## Try it
Convert the lines of the records from the line containing "Find the location of a particular element. This" through the line containing "coordinates (280, 369).", both included, into a JSON list of strings, one string per line, with blank lines omitted.

## Extracted entries
____________

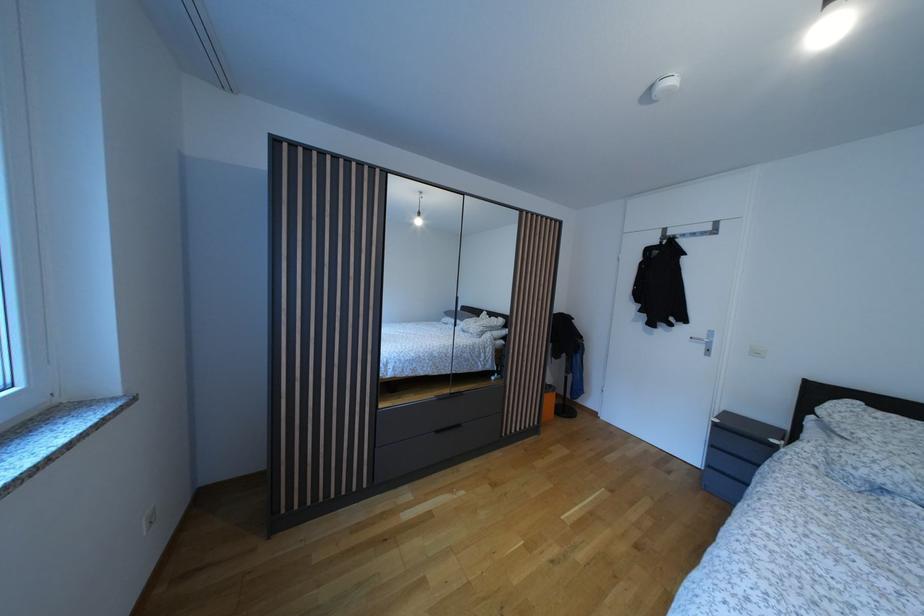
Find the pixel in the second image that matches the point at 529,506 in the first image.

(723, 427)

____________

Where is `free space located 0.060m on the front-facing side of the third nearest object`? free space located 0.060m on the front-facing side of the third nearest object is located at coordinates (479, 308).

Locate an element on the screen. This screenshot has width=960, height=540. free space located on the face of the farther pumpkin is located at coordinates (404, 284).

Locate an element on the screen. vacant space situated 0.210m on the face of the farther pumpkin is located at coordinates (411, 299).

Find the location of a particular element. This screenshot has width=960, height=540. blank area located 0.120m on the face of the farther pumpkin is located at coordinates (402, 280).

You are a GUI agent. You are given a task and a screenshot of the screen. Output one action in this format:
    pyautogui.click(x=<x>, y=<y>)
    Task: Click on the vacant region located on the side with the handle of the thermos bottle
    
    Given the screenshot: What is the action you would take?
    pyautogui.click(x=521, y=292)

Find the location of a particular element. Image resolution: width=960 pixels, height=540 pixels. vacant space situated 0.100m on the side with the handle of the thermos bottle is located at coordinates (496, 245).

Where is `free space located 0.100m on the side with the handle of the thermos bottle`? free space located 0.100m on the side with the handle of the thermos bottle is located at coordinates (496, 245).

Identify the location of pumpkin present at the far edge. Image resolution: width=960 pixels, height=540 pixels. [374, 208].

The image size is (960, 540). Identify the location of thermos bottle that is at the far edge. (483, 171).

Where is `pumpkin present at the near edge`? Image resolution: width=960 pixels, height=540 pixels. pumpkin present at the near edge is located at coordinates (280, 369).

____________

## Reply
[
  "Find the location of a particular element. This screenshot has width=960, height=540. blank area located 0.120m on the face of the farther pumpkin is located at coordinates (402, 280).",
  "You are a GUI agent. You are given a task and a screenshot of the screen. Output one action in this format:",
  "    pyautogui.click(x=<x>, y=<y>)",
  "    Task: Click on the vacant region located on the side with the handle of the thermos bottle",
  "    Given the screenshot: What is the action you would take?",
  "    pyautogui.click(x=521, y=292)",
  "Find the location of a particular element. Image resolution: width=960 pixels, height=540 pixels. vacant space situated 0.100m on the side with the handle of the thermos bottle is located at coordinates (496, 245).",
  "Where is `free space located 0.100m on the side with the handle of the thermos bottle`? free space located 0.100m on the side with the handle of the thermos bottle is located at coordinates (496, 245).",
  "Identify the location of pumpkin present at the far edge. Image resolution: width=960 pixels, height=540 pixels. [374, 208].",
  "The image size is (960, 540). Identify the location of thermos bottle that is at the far edge. (483, 171).",
  "Where is `pumpkin present at the near edge`? Image resolution: width=960 pixels, height=540 pixels. pumpkin present at the near edge is located at coordinates (280, 369)."
]